Source records:

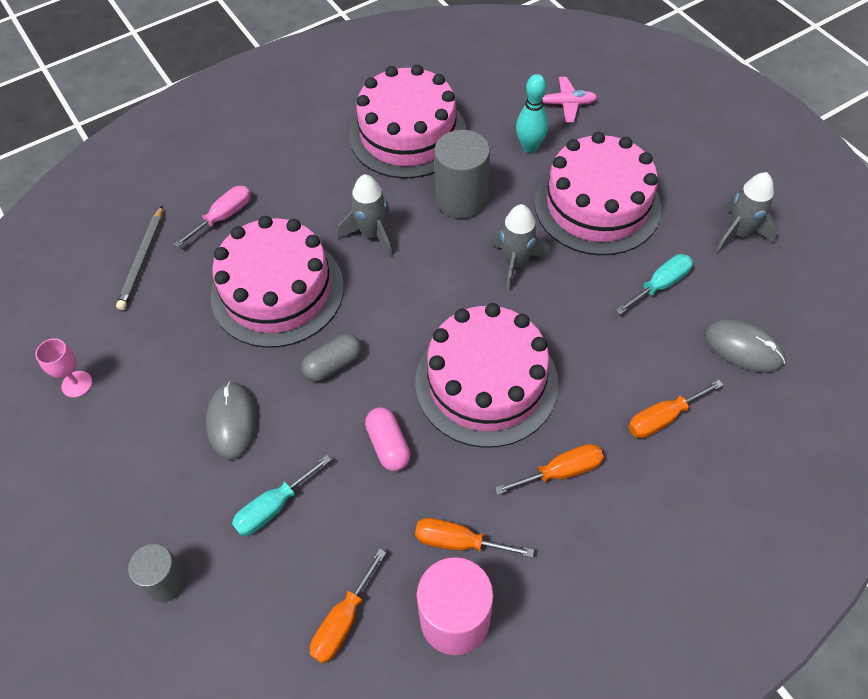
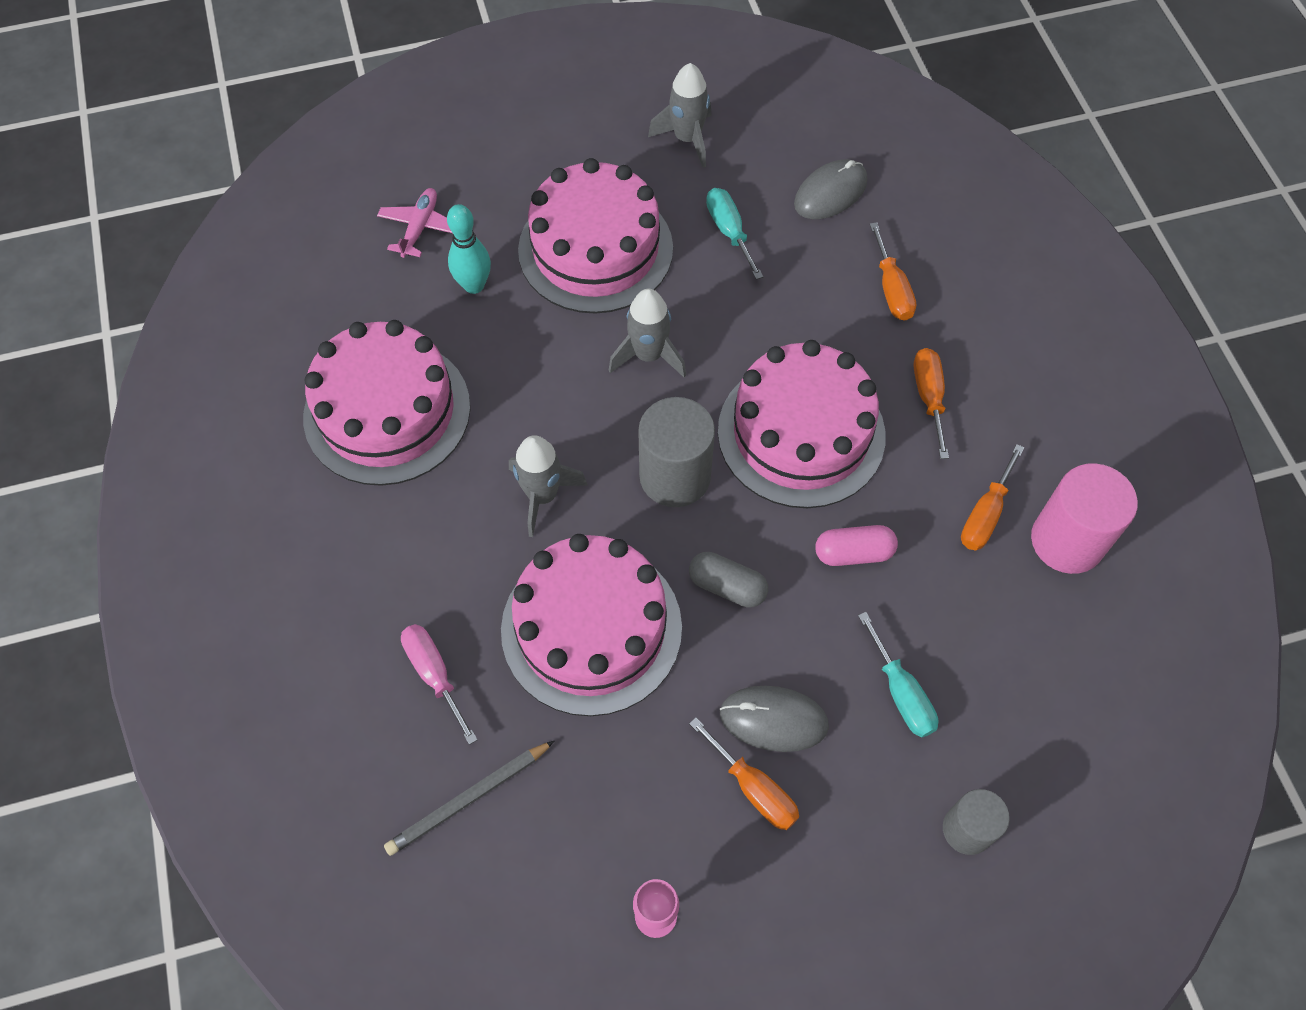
camera: 75 degrees left, 5 degrees up
(142, 260) = (469, 799): grey pencil -> grey pencil turned 120 degrees clockwise
(333, 365) = (727, 586): grey capsule -> grey capsule turned 45 degrees counterclockwise
(343, 621) = (1049, 647): orange screwdriver -> orange screwdriver (754, 788)
(461, 199) = (527, 382): grey cylinder -> grey cylinder (675, 476)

■ WORK REQUEST
The entries are to be printed exactly as written; the pictures are to be left out.

■ ANSWER FOR THIS EXERCISE
camera: 75 degrees left, 5 degrees up
(142, 260) = (469, 799): grey pencil -> grey pencil turned 120 degrees clockwise
(333, 365) = (727, 586): grey capsule -> grey capsule turned 45 degrees counterclockwise
(343, 621) = (1049, 647): orange screwdriver -> orange screwdriver (754, 788)
(461, 199) = (527, 382): grey cylinder -> grey cylinder (675, 476)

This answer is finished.